== The task ==
Retype the listing found below exactly, but leave out each picture.

Content starts

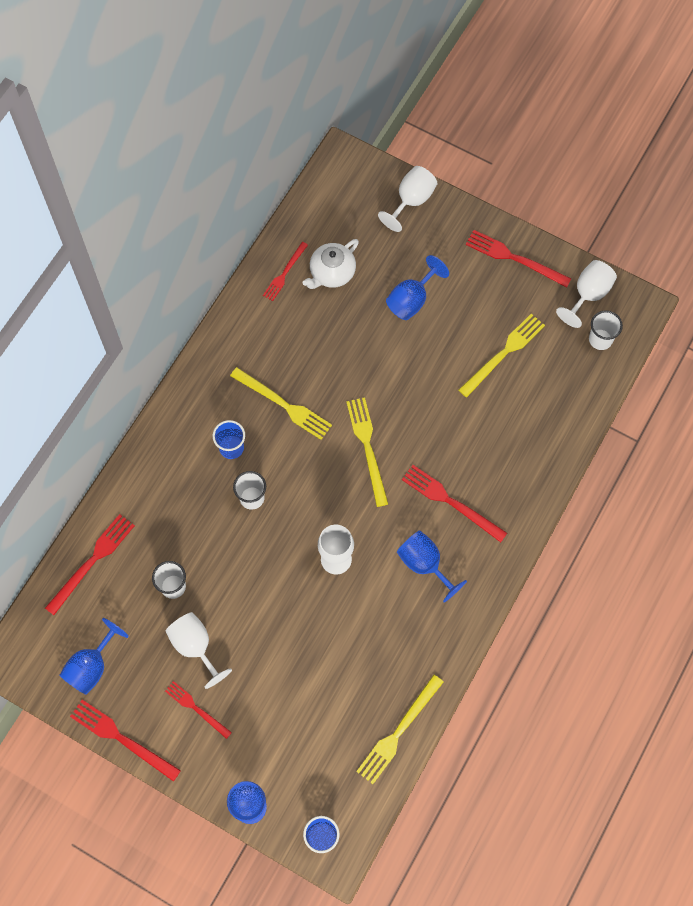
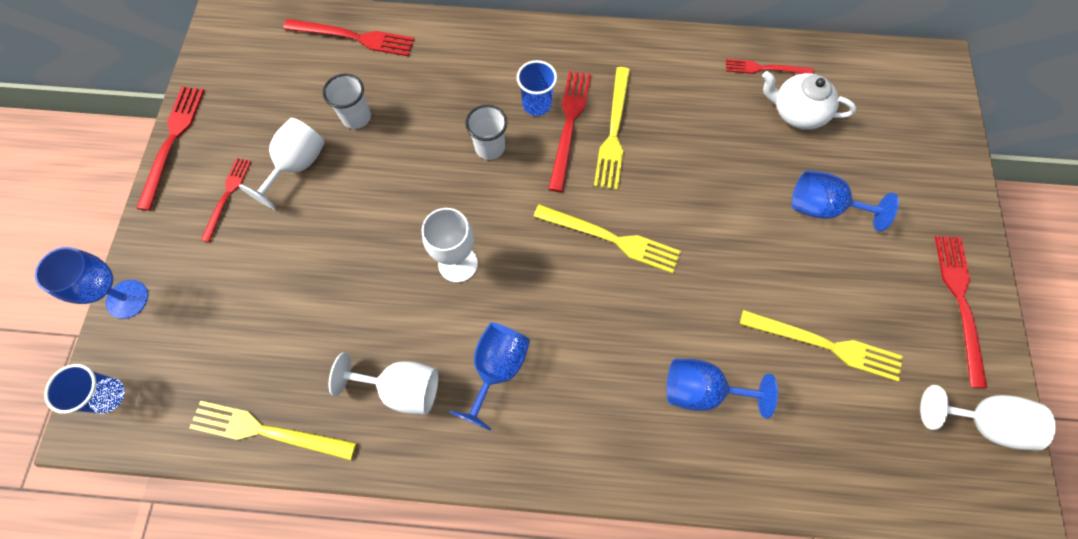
camera: 65 degrees right, 0 degrees up
(91, 667) = (242, 83): blue goblet -> blue goblet (701, 390)
(367, 447) = (611, 238): yellow fork -> yellow fork turned 60 degrees clockwise
(411, 201) = (943, 154): white goblet -> white goblet (402, 388)
(450, 502) = (593, 365): red fork -> red fork (569, 125)
(600, 339) = (929, 467): white cup -> none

Content ends

== Exercise answer ==
camera: 65 degrees right, 0 degrees up
(91, 667) = (242, 83): blue goblet -> blue goblet (701, 390)
(367, 447) = (611, 238): yellow fork -> yellow fork turned 60 degrees clockwise
(411, 201) = (943, 154): white goblet -> white goblet (402, 388)
(450, 502) = (593, 365): red fork -> red fork (569, 125)
(600, 339) = (929, 467): white cup -> none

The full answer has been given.